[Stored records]
┄┄┄┄┄┄┄┄┄┄┄┄┄┄┄┄┄┄┄┄

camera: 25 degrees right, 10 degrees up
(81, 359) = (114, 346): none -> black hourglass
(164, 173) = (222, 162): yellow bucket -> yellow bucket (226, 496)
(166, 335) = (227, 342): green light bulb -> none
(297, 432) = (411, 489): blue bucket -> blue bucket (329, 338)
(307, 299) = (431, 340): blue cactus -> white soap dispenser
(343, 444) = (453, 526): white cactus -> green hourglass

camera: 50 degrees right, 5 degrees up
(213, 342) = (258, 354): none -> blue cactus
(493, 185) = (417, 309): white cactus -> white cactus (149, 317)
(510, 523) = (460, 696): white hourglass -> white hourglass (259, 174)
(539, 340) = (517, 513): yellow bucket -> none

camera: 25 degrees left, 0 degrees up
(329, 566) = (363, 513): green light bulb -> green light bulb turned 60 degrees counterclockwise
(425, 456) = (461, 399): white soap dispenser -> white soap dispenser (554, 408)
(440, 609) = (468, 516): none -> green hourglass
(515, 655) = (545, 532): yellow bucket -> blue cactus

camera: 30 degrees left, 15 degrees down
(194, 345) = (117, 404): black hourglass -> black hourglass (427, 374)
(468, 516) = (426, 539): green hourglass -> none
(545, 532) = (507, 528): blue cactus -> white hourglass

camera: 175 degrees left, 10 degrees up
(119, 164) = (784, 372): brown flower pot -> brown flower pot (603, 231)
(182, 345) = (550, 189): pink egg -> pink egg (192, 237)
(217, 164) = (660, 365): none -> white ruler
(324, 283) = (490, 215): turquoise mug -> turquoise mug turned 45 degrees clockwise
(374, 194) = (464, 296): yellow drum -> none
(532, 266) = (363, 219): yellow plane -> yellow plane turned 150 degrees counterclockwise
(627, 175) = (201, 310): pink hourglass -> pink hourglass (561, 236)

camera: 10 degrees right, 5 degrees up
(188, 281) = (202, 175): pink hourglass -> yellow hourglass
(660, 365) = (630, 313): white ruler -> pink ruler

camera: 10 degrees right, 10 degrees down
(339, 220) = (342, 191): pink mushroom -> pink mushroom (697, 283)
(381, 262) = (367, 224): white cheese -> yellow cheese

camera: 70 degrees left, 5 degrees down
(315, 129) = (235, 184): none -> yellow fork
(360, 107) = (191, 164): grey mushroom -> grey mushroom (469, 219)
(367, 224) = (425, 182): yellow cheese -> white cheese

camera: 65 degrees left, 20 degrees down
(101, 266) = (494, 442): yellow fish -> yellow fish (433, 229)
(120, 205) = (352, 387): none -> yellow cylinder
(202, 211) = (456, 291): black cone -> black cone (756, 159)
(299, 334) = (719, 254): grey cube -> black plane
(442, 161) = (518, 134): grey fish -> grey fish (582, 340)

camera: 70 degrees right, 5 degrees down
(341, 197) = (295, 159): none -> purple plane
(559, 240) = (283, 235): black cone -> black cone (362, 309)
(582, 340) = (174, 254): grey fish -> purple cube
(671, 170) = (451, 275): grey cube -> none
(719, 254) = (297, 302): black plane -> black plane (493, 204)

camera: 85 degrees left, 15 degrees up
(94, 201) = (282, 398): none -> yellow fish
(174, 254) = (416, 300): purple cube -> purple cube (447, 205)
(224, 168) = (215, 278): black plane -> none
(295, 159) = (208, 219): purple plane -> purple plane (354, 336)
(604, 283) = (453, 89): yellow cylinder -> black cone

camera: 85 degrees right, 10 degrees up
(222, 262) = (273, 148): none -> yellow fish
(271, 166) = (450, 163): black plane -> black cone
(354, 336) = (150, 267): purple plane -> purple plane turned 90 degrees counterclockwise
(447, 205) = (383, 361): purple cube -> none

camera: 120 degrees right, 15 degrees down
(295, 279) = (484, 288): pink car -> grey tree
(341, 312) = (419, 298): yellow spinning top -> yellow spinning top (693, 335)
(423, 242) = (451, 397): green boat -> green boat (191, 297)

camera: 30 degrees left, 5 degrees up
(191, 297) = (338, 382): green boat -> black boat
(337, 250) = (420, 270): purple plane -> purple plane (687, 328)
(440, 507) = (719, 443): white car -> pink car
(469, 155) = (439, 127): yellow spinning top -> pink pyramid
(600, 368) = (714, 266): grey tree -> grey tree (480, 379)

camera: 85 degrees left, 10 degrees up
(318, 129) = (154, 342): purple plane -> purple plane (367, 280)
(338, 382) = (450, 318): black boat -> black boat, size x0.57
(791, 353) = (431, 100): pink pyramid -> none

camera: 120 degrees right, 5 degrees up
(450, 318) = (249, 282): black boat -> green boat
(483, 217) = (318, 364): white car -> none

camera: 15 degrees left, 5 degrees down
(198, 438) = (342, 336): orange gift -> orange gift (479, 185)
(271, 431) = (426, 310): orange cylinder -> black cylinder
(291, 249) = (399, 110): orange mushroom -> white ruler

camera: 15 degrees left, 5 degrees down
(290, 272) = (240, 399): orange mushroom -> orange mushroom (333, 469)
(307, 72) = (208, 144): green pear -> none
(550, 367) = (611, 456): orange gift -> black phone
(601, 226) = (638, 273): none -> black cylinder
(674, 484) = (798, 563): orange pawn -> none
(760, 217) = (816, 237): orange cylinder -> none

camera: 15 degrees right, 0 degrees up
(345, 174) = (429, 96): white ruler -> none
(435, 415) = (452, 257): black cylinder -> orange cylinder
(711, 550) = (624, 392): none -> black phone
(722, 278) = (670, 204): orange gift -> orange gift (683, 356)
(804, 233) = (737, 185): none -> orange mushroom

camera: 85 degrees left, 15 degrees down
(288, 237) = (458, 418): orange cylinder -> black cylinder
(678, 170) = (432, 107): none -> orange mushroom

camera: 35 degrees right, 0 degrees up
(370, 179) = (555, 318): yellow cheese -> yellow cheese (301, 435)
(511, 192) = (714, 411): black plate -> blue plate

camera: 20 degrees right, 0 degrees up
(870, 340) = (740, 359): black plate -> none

┄┄┄┄┄┄┄┄┄┄┄┄┄┄┄┄┄┄┄┄

→ **Aim of the task**
Copy out each line of the data above, exactly, if it lies between the line holding "camera: 65 degrees left, 20 degrees down" and the line holding "(341, 197) = (295, 159): none -> purple plane", inclusive; copy no other line.

→ **Completed exercise**
camera: 65 degrees left, 20 degrees down
(101, 266) = (494, 442): yellow fish -> yellow fish (433, 229)
(120, 205) = (352, 387): none -> yellow cylinder
(202, 211) = (456, 291): black cone -> black cone (756, 159)
(299, 334) = (719, 254): grey cube -> black plane
(442, 161) = (518, 134): grey fish -> grey fish (582, 340)

camera: 70 degrees right, 5 degrees down
(341, 197) = (295, 159): none -> purple plane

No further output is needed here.